[Task prompt] Give back all the records exactly, keeping every line whole.

[Stored data entries]
--- START ---

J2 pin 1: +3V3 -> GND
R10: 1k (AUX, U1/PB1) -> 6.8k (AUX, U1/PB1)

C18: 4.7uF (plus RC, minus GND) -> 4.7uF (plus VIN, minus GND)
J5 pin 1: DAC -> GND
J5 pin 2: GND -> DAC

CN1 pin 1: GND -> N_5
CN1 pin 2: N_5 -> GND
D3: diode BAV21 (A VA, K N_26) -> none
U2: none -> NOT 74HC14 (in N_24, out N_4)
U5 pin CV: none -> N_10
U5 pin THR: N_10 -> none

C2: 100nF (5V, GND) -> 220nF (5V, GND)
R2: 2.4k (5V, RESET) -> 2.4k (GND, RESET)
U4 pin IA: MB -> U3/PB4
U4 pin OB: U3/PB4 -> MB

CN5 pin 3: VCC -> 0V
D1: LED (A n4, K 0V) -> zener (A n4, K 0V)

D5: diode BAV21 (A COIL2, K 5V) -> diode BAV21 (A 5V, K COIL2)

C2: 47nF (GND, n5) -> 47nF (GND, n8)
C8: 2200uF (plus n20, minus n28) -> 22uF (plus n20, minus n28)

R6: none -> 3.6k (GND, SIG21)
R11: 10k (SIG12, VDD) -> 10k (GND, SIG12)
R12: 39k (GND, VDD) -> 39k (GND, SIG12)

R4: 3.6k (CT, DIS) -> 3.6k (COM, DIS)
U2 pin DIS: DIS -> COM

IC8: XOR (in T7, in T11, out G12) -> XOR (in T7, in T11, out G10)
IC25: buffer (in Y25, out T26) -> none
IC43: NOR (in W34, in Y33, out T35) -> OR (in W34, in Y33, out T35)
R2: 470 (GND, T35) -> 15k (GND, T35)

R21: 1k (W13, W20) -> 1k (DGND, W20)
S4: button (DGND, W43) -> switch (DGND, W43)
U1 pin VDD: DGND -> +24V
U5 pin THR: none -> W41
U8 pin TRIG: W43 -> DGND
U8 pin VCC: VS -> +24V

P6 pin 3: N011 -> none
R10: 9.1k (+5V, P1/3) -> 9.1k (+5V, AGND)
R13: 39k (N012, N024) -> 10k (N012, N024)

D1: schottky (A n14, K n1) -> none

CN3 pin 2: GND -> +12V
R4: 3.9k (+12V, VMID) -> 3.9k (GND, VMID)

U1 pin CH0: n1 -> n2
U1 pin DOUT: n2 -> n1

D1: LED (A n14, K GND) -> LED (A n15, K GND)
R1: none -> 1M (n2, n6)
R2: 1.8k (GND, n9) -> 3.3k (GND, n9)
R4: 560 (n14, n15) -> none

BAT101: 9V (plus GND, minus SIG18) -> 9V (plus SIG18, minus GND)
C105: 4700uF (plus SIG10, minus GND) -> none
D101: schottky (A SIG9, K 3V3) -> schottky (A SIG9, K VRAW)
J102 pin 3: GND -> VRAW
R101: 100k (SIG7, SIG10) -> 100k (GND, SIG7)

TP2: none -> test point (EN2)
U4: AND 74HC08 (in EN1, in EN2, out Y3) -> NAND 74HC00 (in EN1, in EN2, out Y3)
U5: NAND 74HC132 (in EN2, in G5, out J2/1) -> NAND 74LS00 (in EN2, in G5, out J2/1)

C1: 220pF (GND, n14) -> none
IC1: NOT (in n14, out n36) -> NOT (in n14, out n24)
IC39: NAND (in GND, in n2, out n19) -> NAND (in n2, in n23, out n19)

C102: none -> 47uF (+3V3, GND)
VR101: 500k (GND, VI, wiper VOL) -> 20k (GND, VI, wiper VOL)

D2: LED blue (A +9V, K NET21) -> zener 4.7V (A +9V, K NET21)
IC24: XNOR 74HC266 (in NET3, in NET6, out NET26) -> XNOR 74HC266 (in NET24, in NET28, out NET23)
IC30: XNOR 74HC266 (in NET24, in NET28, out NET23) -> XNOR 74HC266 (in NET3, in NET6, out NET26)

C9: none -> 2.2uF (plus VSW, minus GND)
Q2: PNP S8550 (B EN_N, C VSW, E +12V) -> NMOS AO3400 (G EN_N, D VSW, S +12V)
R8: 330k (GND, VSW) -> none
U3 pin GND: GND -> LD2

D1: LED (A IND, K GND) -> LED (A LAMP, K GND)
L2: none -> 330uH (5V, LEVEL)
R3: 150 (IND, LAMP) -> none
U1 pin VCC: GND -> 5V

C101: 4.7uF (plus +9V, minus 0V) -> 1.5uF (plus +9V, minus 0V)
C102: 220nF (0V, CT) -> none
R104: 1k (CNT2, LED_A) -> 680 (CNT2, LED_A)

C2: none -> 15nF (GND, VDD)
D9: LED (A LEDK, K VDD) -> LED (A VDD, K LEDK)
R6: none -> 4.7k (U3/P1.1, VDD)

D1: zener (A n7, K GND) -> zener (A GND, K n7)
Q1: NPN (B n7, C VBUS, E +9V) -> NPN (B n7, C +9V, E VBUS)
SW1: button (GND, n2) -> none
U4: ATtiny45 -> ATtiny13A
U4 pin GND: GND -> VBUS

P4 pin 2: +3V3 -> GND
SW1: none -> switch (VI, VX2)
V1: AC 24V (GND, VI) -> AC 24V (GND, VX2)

--- END ---

[The answer]
J2 pin 1: +3V3 -> GND
R10: 1k (AUX, U1/PB1) -> 6.8k (AUX, U1/PB1)

C18: 4.7uF (plus RC, minus GND) -> 4.7uF (plus VIN, minus GND)
J5 pin 1: DAC -> GND
J5 pin 2: GND -> DAC

CN1 pin 1: GND -> N_5
CN1 pin 2: N_5 -> GND
D3: diode BAV21 (A VA, K N_26) -> none
U2: none -> NOT 74HC14 (in N_24, out N_4)
U5 pin CV: none -> N_10
U5 pin THR: N_10 -> none

C2: 100nF (5V, GND) -> 220nF (5V, GND)
R2: 2.4k (5V, RESET) -> 2.4k (GND, RESET)
U4 pin IA: MB -> U3/PB4
U4 pin OB: U3/PB4 -> MB

CN5 pin 3: VCC -> 0V
D1: LED (A n4, K 0V) -> zener (A n4, K 0V)

D5: diode BAV21 (A COIL2, K 5V) -> diode BAV21 (A 5V, K COIL2)

C2: 47nF (GND, n5) -> 47nF (GND, n8)
C8: 2200uF (plus n20, minus n28) -> 22uF (plus n20, minus n28)

R6: none -> 3.6k (GND, SIG21)
R11: 10k (SIG12, VDD) -> 10k (GND, SIG12)
R12: 39k (GND, VDD) -> 39k (GND, SIG12)

R4: 3.6k (CT, DIS) -> 3.6k (COM, DIS)
U2 pin DIS: DIS -> COM

IC8: XOR (in T7, in T11, out G12) -> XOR (in T7, in T11, out G10)
IC25: buffer (in Y25, out T26) -> none
IC43: NOR (in W34, in Y33, out T35) -> OR (in W34, in Y33, out T35)
R2: 470 (GND, T35) -> 15k (GND, T35)

R21: 1k (W13, W20) -> 1k (DGND, W20)
S4: button (DGND, W43) -> switch (DGND, W43)
U1 pin VDD: DGND -> +24V
U5 pin THR: none -> W41
U8 pin TRIG: W43 -> DGND
U8 pin VCC: VS -> +24V

P6 pin 3: N011 -> none
R10: 9.1k (+5V, P1/3) -> 9.1k (+5V, AGND)
R13: 39k (N012, N024) -> 10k (N012, N024)

D1: schottky (A n14, K n1) -> none

CN3 pin 2: GND -> +12V
R4: 3.9k (+12V, VMID) -> 3.9k (GND, VMID)

U1 pin CH0: n1 -> n2
U1 pin DOUT: n2 -> n1

D1: LED (A n14, K GND) -> LED (A n15, K GND)
R1: none -> 1M (n2, n6)
R2: 1.8k (GND, n9) -> 3.3k (GND, n9)
R4: 560 (n14, n15) -> none

BAT101: 9V (plus GND, minus SIG18) -> 9V (plus SIG18, minus GND)
C105: 4700uF (plus SIG10, minus GND) -> none
D101: schottky (A SIG9, K 3V3) -> schottky (A SIG9, K VRAW)
J102 pin 3: GND -> VRAW
R101: 100k (SIG7, SIG10) -> 100k (GND, SIG7)

TP2: none -> test point (EN2)
U4: AND 74HC08 (in EN1, in EN2, out Y3) -> NAND 74HC00 (in EN1, in EN2, out Y3)
U5: NAND 74HC132 (in EN2, in G5, out J2/1) -> NAND 74LS00 (in EN2, in G5, out J2/1)

C1: 220pF (GND, n14) -> none
IC1: NOT (in n14, out n36) -> NOT (in n14, out n24)
IC39: NAND (in GND, in n2, out n19) -> NAND (in n2, in n23, out n19)

C102: none -> 47uF (+3V3, GND)
VR101: 500k (GND, VI, wiper VOL) -> 20k (GND, VI, wiper VOL)

D2: LED blue (A +9V, K NET21) -> zener 4.7V (A +9V, K NET21)
IC24: XNOR 74HC266 (in NET3, in NET6, out NET26) -> XNOR 74HC266 (in NET24, in NET28, out NET23)
IC30: XNOR 74HC266 (in NET24, in NET28, out NET23) -> XNOR 74HC266 (in NET3, in NET6, out NET26)

C9: none -> 2.2uF (plus VSW, minus GND)
Q2: PNP S8550 (B EN_N, C VSW, E +12V) -> NMOS AO3400 (G EN_N, D VSW, S +12V)
R8: 330k (GND, VSW) -> none
U3 pin GND: GND -> LD2

D1: LED (A IND, K GND) -> LED (A LAMP, K GND)
L2: none -> 330uH (5V, LEVEL)
R3: 150 (IND, LAMP) -> none
U1 pin VCC: GND -> 5V

C101: 4.7uF (plus +9V, minus 0V) -> 1.5uF (plus +9V, minus 0V)
C102: 220nF (0V, CT) -> none
R104: 1k (CNT2, LED_A) -> 680 (CNT2, LED_A)

C2: none -> 15nF (GND, VDD)
D9: LED (A LEDK, K VDD) -> LED (A VDD, K LEDK)
R6: none -> 4.7k (U3/P1.1, VDD)

D1: zener (A n7, K GND) -> zener (A GND, K n7)
Q1: NPN (B n7, C VBUS, E +9V) -> NPN (B n7, C +9V, E VBUS)
SW1: button (GND, n2) -> none
U4: ATtiny45 -> ATtiny13A
U4 pin GND: GND -> VBUS

P4 pin 2: +3V3 -> GND
SW1: none -> switch (VI, VX2)
V1: AC 24V (GND, VI) -> AC 24V (GND, VX2)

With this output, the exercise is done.